WORK INSTRUCTION: What lines in the listing include "none"? Return a copy of each.

DATA FOR ANALYSIS:
=== Section Start ===
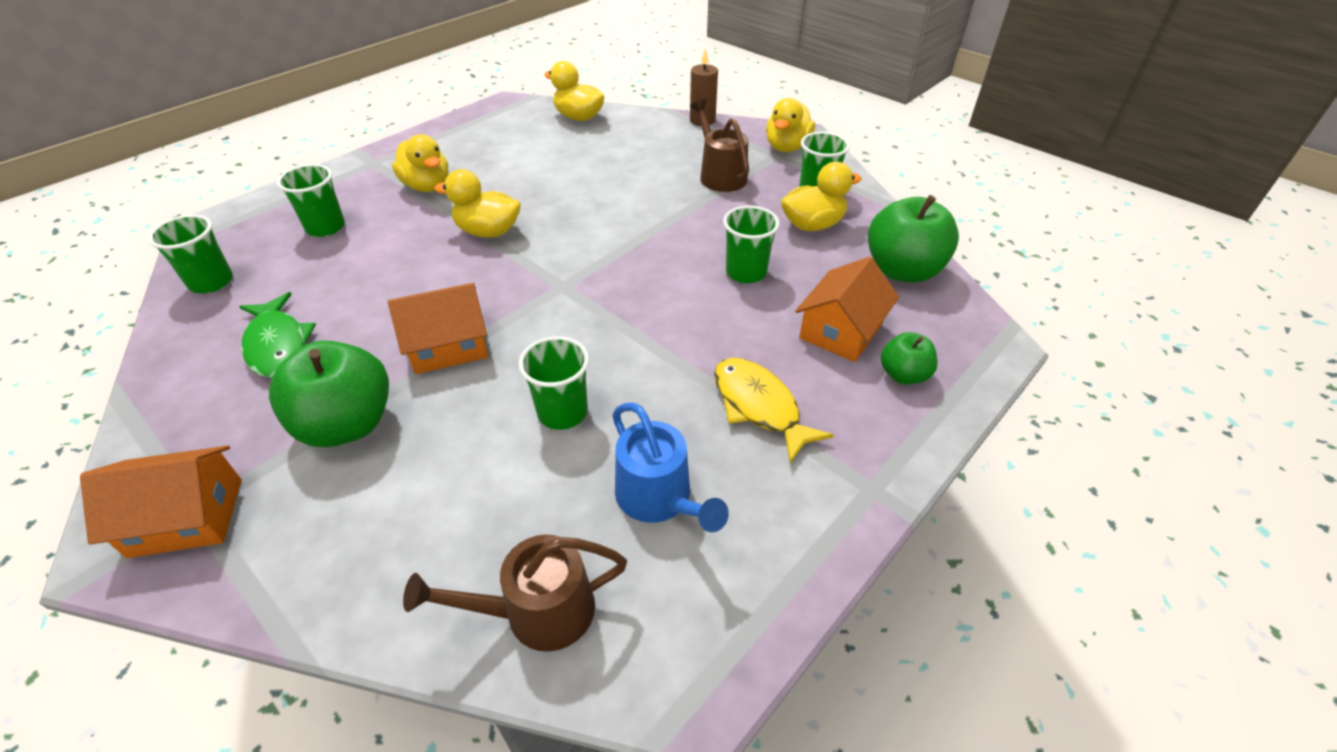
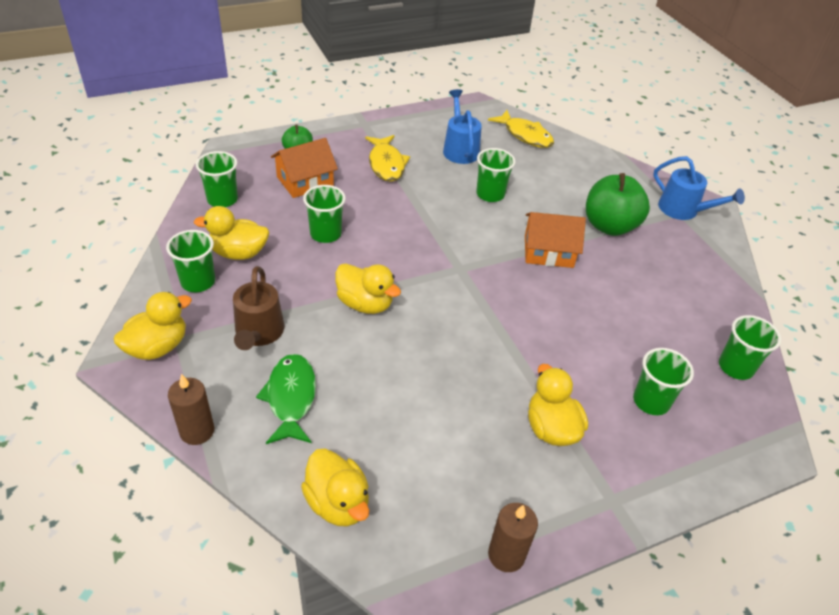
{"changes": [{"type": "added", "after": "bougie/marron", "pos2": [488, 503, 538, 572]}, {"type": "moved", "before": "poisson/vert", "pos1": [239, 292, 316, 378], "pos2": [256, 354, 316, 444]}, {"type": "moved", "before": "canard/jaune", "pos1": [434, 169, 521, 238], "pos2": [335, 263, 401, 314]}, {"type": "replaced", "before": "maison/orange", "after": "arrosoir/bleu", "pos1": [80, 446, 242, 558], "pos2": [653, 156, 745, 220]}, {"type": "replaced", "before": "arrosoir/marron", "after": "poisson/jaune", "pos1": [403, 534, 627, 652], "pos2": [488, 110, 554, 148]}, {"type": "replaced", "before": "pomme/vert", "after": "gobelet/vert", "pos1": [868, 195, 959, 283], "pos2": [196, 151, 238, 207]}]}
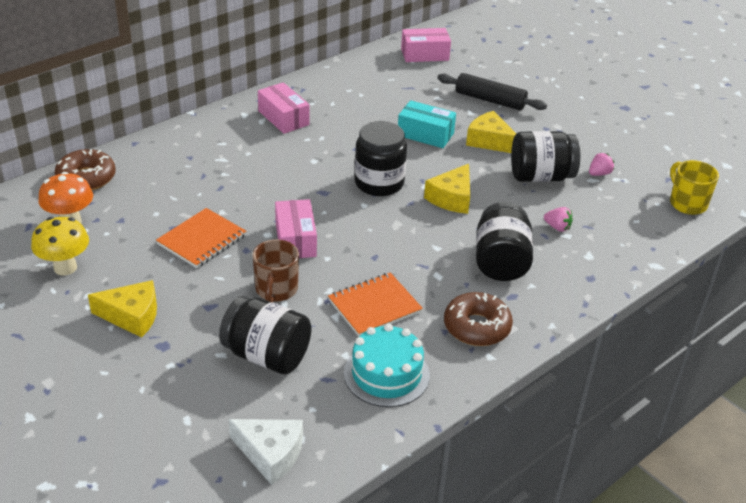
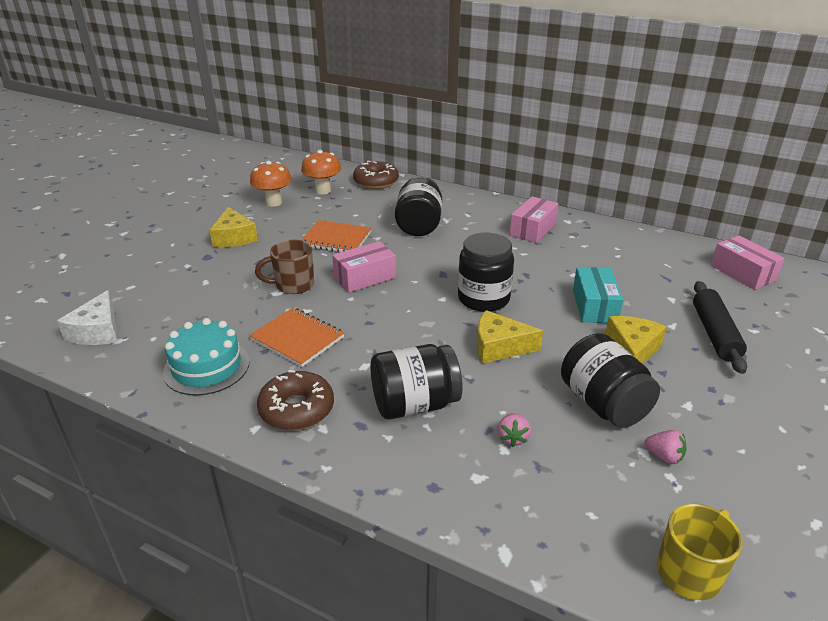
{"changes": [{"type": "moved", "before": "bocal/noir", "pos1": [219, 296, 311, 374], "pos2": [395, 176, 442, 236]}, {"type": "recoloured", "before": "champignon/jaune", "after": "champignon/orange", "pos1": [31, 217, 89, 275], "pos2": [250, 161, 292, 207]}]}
=== Section End ===
=== Section Start ===
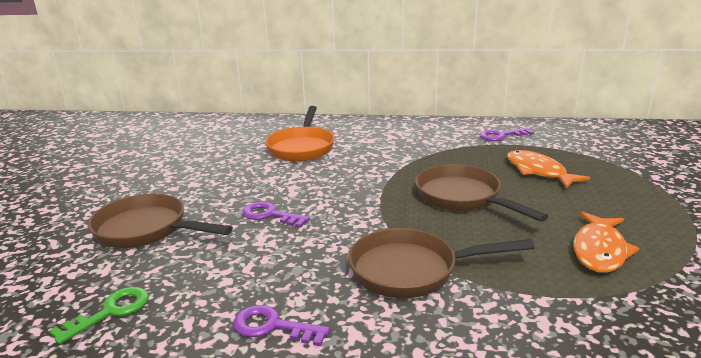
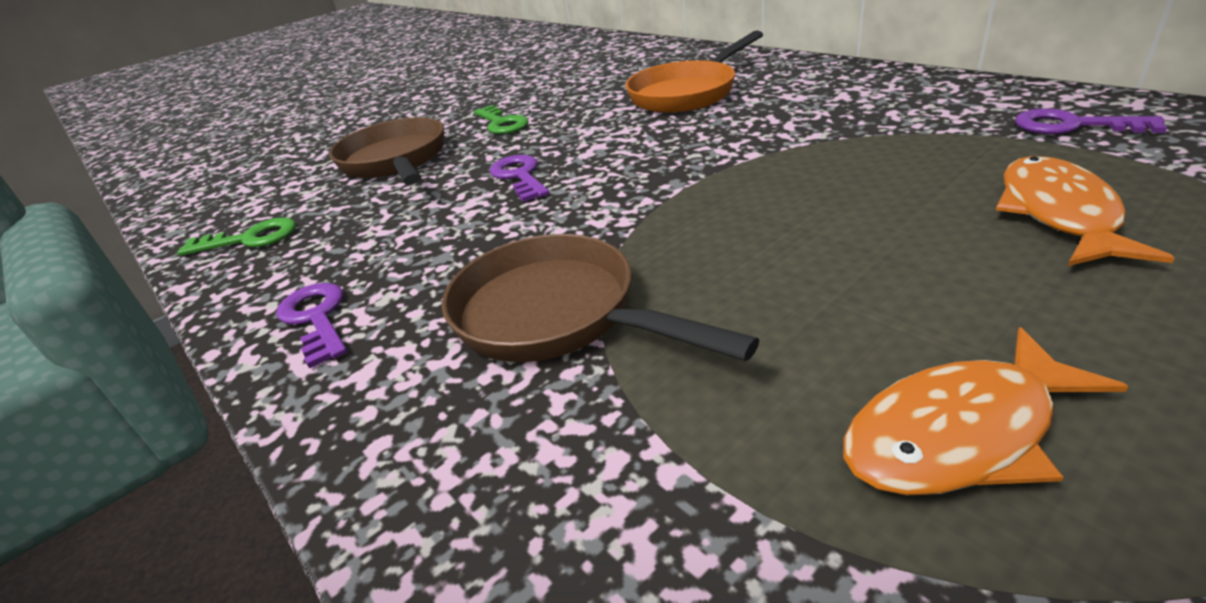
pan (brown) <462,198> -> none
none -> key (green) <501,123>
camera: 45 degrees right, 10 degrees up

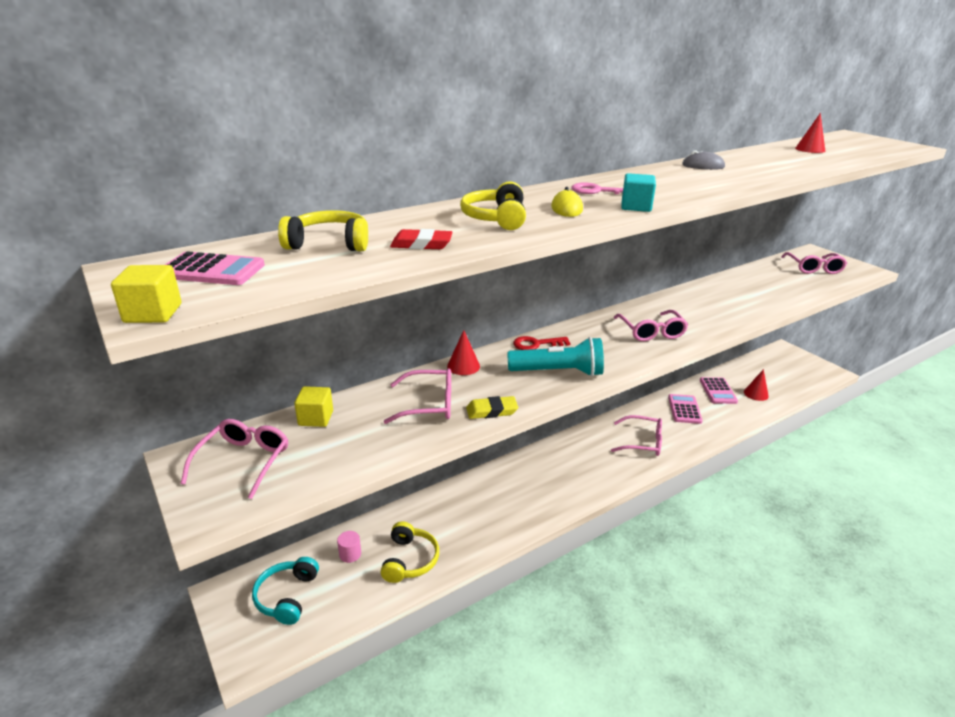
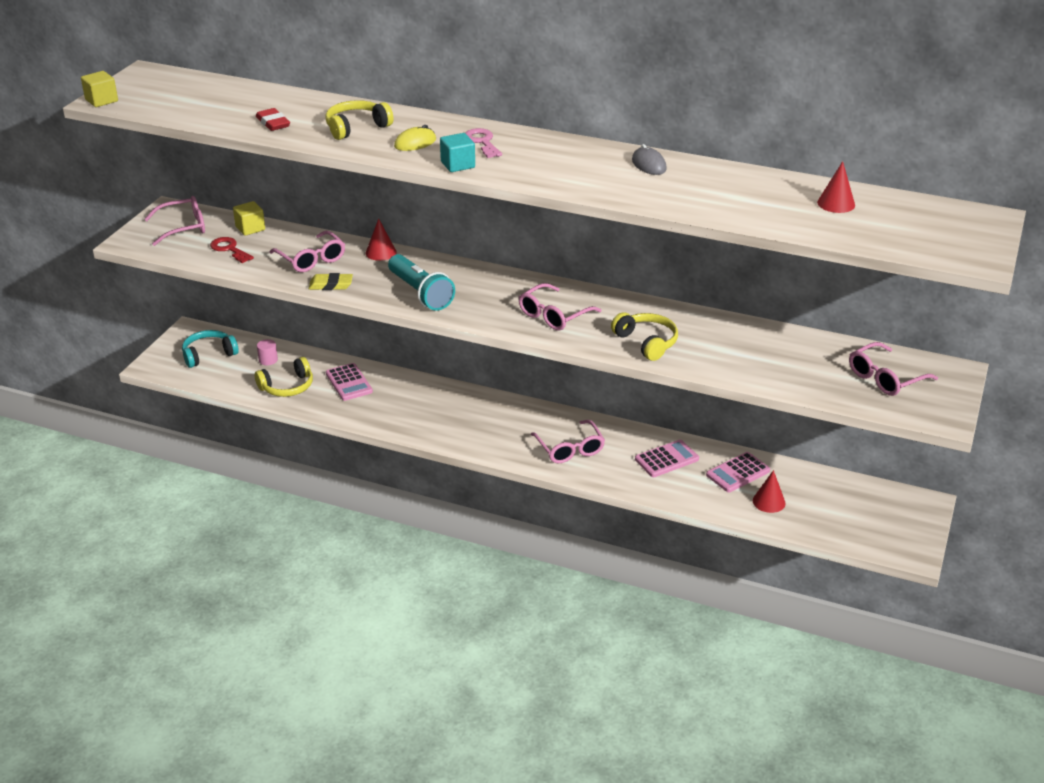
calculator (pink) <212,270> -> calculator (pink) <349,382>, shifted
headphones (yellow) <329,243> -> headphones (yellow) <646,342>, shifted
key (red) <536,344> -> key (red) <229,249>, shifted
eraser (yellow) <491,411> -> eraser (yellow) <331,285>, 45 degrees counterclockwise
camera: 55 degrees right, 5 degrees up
=== Section End ===
ANSWER BOX:
pan (brown) <462,198> -> none
none -> key (green) <501,123>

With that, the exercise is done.